-- Problem statement --
The copy you return must begin at the line containing "none -> red slope H7:J9 level 1 top 9" and end at the final line of the listing below, with every picture left out.
BEGIN Record excerpts
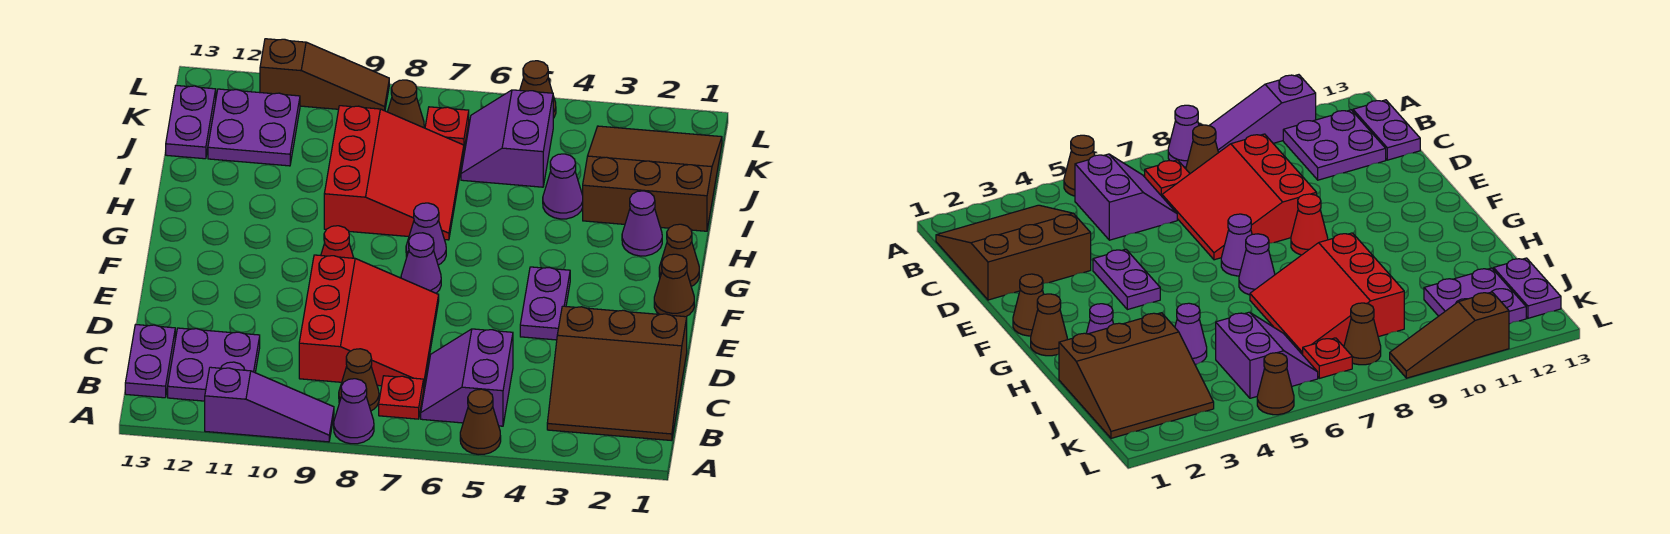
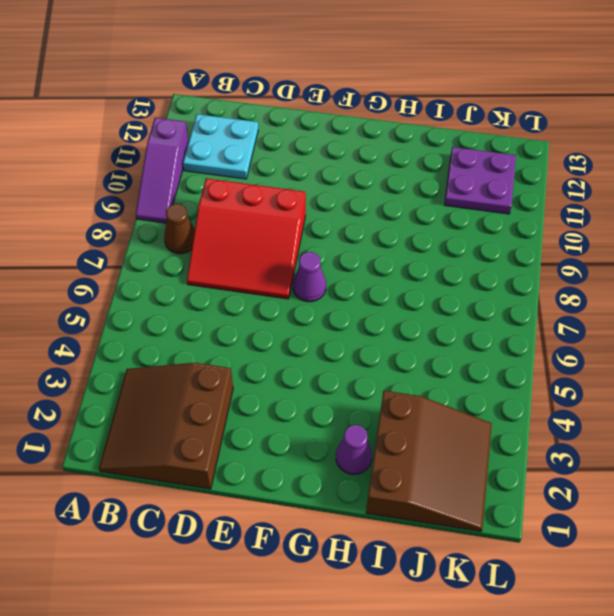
cyan plate B11:C12 level 1 -> purple plate B11:C12 level 1
none -> brown cone A5 level 1
none -> purple cone A8 level 1
none -> purple slope B5:C6 level 1 top 5

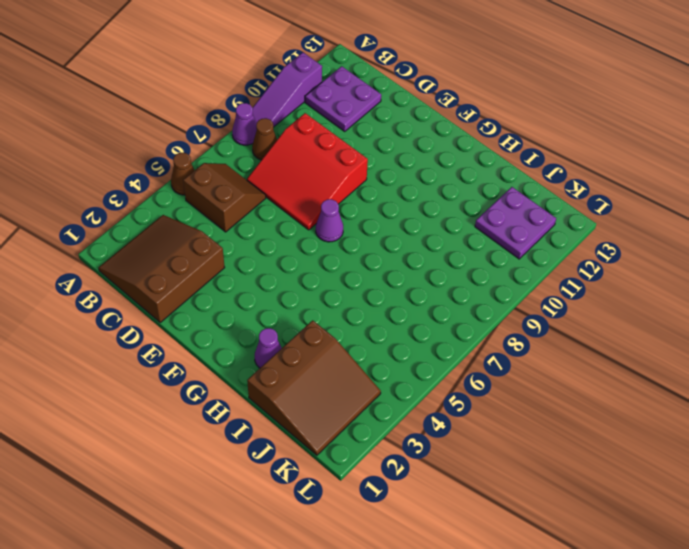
brown slope B5:C6 level 1 top 5 -> purple slope B5:C6 level 1 top 5
none -> red plate B7 level 1
none -> purple plate B13:C13 level 1
none -> purple plate E4:F4 level 1

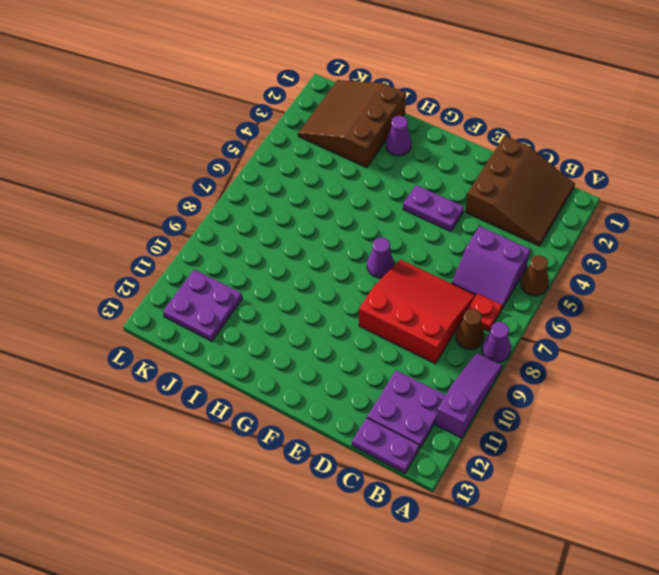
none -> brown cone F1 level 1
none -> red cone F9 level 1
none -> brown cone G1 level 1

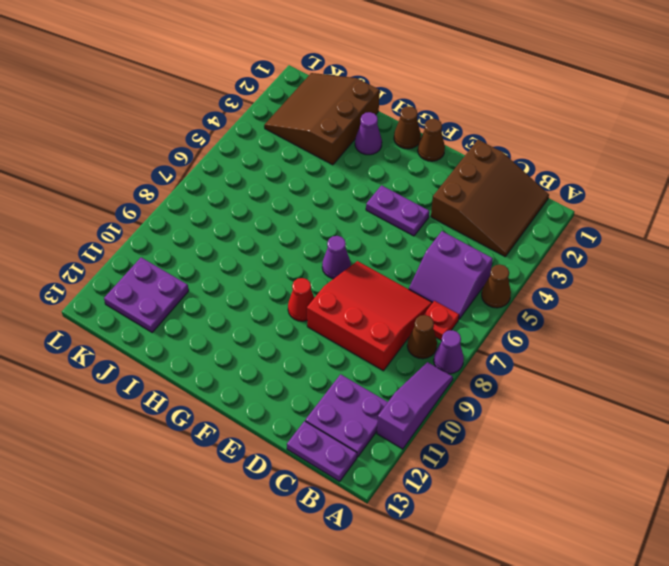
none -> purple cone G7 level 1
none -> red slope H7:J9 level 1 top 9
none -> purple cone I4 level 1

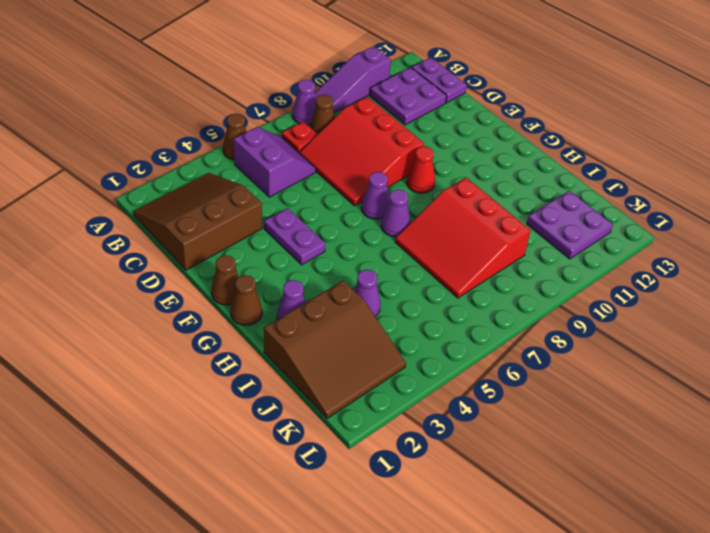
none -> purple slope J5:K6 level 1 top 5
none -> purple plate J13:K13 level 1
none -> red plate K7 level 1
END Record excerpts
-- Answer to this exercise --
none -> red slope H7:J9 level 1 top 9
none -> purple cone I4 level 1

none -> purple slope J5:K6 level 1 top 5
none -> purple plate J13:K13 level 1
none -> red plate K7 level 1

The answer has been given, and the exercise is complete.